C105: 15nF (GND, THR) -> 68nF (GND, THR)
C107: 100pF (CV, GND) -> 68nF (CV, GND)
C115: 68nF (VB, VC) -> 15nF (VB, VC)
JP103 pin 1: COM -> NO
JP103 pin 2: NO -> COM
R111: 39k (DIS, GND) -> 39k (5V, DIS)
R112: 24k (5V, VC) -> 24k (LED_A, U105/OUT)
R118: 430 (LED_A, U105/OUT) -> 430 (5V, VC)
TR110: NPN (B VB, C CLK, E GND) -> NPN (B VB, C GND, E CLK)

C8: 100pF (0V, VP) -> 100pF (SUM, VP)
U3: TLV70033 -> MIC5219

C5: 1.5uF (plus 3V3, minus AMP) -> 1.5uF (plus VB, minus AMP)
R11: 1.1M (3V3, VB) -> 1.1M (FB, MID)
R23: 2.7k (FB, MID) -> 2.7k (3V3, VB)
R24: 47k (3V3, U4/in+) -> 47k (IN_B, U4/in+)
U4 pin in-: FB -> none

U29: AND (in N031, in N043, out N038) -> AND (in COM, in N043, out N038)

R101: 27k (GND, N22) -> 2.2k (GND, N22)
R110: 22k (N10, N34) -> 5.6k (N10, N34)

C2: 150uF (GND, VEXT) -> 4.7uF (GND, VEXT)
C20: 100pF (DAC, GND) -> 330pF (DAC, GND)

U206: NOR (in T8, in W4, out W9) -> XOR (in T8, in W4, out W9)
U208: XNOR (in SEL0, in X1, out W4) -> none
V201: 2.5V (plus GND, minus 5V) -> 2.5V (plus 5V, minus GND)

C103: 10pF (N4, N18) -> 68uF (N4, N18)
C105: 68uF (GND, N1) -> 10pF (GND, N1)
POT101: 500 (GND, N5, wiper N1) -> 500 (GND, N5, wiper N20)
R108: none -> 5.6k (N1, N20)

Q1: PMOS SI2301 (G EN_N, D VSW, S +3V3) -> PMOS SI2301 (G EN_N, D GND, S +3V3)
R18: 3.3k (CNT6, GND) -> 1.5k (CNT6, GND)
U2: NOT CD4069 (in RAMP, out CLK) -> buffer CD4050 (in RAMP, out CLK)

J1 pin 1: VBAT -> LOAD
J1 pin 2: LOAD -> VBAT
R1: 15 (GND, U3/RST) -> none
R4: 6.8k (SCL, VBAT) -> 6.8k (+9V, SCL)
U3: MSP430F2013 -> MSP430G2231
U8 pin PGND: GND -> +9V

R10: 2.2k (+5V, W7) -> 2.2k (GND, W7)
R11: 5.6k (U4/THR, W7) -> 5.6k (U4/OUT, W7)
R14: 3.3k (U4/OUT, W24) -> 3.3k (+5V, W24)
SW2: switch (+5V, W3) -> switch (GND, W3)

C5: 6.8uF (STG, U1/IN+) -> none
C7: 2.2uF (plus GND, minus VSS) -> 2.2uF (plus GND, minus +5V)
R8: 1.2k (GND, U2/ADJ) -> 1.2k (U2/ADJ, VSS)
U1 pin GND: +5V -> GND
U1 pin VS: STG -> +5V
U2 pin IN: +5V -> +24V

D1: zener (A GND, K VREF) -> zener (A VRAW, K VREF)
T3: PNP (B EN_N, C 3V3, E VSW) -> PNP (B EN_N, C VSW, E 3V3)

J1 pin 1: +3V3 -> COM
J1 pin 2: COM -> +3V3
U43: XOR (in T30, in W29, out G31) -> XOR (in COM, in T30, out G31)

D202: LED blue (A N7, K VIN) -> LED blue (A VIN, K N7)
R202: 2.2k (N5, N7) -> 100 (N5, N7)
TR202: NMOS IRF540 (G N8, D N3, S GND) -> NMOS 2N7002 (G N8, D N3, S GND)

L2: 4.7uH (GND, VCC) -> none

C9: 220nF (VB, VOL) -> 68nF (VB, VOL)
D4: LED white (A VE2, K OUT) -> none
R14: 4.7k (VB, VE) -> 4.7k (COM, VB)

What you have to do:
All that is wanted is the lines from the one containing "C105: 68uF (GND, N1) -> 10pF (GND, N1)" through the last line of the records, restated word for word.

Response to this exercise:
C105: 68uF (GND, N1) -> 10pF (GND, N1)
POT101: 500 (GND, N5, wiper N1) -> 500 (GND, N5, wiper N20)
R108: none -> 5.6k (N1, N20)

Q1: PMOS SI2301 (G EN_N, D VSW, S +3V3) -> PMOS SI2301 (G EN_N, D GND, S +3V3)
R18: 3.3k (CNT6, GND) -> 1.5k (CNT6, GND)
U2: NOT CD4069 (in RAMP, out CLK) -> buffer CD4050 (in RAMP, out CLK)

J1 pin 1: VBAT -> LOAD
J1 pin 2: LOAD -> VBAT
R1: 15 (GND, U3/RST) -> none
R4: 6.8k (SCL, VBAT) -> 6.8k (+9V, SCL)
U3: MSP430F2013 -> MSP430G2231
U8 pin PGND: GND -> +9V

R10: 2.2k (+5V, W7) -> 2.2k (GND, W7)
R11: 5.6k (U4/THR, W7) -> 5.6k (U4/OUT, W7)
R14: 3.3k (U4/OUT, W24) -> 3.3k (+5V, W24)
SW2: switch (+5V, W3) -> switch (GND, W3)

C5: 6.8uF (STG, U1/IN+) -> none
C7: 2.2uF (plus GND, minus VSS) -> 2.2uF (plus GND, minus +5V)
R8: 1.2k (GND, U2/ADJ) -> 1.2k (U2/ADJ, VSS)
U1 pin GND: +5V -> GND
U1 pin VS: STG -> +5V
U2 pin IN: +5V -> +24V

D1: zener (A GND, K VREF) -> zener (A VRAW, K VREF)
T3: PNP (B EN_N, C 3V3, E VSW) -> PNP (B EN_N, C VSW, E 3V3)

J1 pin 1: +3V3 -> COM
J1 pin 2: COM -> +3V3
U43: XOR (in T30, in W29, out G31) -> XOR (in COM, in T30, out G31)

D202: LED blue (A N7, K VIN) -> LED blue (A VIN, K N7)
R202: 2.2k (N5, N7) -> 100 (N5, N7)
TR202: NMOS IRF540 (G N8, D N3, S GND) -> NMOS 2N7002 (G N8, D N3, S GND)

L2: 4.7uH (GND, VCC) -> none

C9: 220nF (VB, VOL) -> 68nF (VB, VOL)
D4: LED white (A VE2, K OUT) -> none
R14: 4.7k (VB, VE) -> 4.7k (COM, VB)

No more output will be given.